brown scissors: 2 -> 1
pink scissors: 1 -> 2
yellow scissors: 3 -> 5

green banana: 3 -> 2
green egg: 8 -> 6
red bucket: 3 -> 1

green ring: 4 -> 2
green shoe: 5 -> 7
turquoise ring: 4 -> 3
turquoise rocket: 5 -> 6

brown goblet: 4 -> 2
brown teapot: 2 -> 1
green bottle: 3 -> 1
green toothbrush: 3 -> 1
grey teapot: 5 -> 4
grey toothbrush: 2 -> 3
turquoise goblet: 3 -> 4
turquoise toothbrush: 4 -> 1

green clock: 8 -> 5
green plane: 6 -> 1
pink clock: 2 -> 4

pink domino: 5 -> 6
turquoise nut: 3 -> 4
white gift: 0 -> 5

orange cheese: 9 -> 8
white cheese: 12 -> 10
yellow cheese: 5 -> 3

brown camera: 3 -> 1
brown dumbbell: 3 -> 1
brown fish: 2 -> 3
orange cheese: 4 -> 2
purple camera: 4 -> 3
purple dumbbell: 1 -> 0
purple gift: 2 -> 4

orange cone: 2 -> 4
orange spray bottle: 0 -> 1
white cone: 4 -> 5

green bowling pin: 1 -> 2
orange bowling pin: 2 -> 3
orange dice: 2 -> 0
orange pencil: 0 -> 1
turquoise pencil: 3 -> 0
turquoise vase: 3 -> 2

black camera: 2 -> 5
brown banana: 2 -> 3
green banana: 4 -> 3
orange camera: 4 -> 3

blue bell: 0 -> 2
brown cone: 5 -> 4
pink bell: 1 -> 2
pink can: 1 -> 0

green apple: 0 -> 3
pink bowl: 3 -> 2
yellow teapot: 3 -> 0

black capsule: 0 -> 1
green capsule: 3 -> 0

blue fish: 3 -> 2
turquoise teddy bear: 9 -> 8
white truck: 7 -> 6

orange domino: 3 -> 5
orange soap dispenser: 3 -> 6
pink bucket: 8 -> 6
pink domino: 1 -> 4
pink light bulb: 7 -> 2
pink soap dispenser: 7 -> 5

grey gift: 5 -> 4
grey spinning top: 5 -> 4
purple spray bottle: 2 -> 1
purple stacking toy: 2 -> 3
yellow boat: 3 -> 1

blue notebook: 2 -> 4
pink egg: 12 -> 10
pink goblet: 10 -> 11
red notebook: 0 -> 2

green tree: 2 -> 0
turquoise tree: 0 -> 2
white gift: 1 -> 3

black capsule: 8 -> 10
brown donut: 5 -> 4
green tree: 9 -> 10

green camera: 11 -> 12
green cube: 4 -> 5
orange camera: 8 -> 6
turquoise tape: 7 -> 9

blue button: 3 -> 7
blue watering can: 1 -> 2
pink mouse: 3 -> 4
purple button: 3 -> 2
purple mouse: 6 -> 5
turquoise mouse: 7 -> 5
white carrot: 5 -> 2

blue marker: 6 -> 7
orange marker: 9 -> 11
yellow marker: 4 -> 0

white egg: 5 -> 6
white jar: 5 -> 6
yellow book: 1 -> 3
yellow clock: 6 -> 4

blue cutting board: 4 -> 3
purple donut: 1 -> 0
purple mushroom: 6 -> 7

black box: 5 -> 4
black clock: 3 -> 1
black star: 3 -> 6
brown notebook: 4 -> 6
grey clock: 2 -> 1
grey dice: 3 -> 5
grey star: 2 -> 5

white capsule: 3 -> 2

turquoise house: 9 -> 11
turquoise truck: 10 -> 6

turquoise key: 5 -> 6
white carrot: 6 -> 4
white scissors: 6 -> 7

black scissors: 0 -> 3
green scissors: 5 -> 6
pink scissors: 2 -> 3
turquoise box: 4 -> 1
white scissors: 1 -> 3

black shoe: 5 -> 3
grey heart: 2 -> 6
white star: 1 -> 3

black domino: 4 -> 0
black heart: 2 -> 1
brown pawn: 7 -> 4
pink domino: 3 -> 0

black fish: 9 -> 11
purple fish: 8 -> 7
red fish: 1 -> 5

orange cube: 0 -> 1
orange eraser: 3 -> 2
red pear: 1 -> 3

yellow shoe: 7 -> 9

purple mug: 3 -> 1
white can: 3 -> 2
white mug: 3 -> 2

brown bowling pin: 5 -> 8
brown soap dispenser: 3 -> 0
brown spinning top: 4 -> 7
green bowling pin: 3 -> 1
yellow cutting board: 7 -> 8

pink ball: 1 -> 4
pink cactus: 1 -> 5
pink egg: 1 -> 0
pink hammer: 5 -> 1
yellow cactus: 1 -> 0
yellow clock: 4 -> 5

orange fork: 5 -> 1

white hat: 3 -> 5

--------------------------------

Repeat exactly the lines of the listing above, from the one with "pink bell: 1 -> 2" down to the one with "green cube: 4 -> 5"; both of those lines belong in the range.

pink bell: 1 -> 2
pink can: 1 -> 0

green apple: 0 -> 3
pink bowl: 3 -> 2
yellow teapot: 3 -> 0

black capsule: 0 -> 1
green capsule: 3 -> 0

blue fish: 3 -> 2
turquoise teddy bear: 9 -> 8
white truck: 7 -> 6

orange domino: 3 -> 5
orange soap dispenser: 3 -> 6
pink bucket: 8 -> 6
pink domino: 1 -> 4
pink light bulb: 7 -> 2
pink soap dispenser: 7 -> 5

grey gift: 5 -> 4
grey spinning top: 5 -> 4
purple spray bottle: 2 -> 1
purple stacking toy: 2 -> 3
yellow boat: 3 -> 1

blue notebook: 2 -> 4
pink egg: 12 -> 10
pink goblet: 10 -> 11
red notebook: 0 -> 2

green tree: 2 -> 0
turquoise tree: 0 -> 2
white gift: 1 -> 3

black capsule: 8 -> 10
brown donut: 5 -> 4
green tree: 9 -> 10

green camera: 11 -> 12
green cube: 4 -> 5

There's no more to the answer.